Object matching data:
****************************************
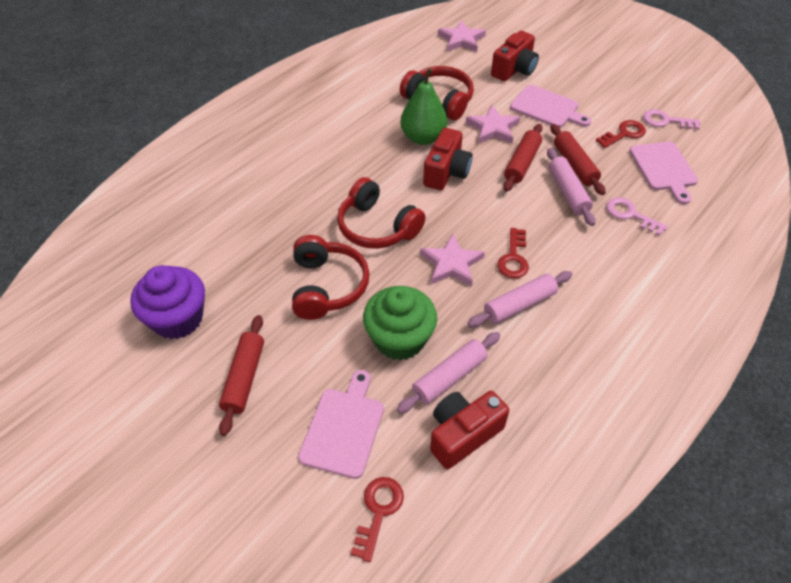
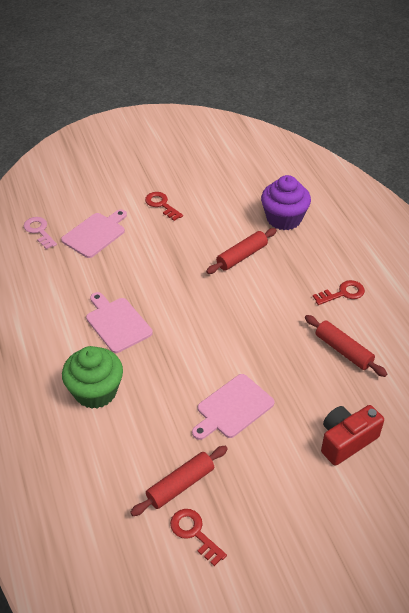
green pear: 1 -> 0
pink key: 2 -> 1
pink rolling pin: 3 -> 0
pink star: 3 -> 0
red camera: 3 -> 1
red headphones: 3 -> 0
****************************************
Whatever pictures the entries contain, omit them, and write the rest out exactly.

> _Task response_:
green pear: 1 -> 0
pink key: 2 -> 1
pink rolling pin: 3 -> 0
pink star: 3 -> 0
red camera: 3 -> 1
red headphones: 3 -> 0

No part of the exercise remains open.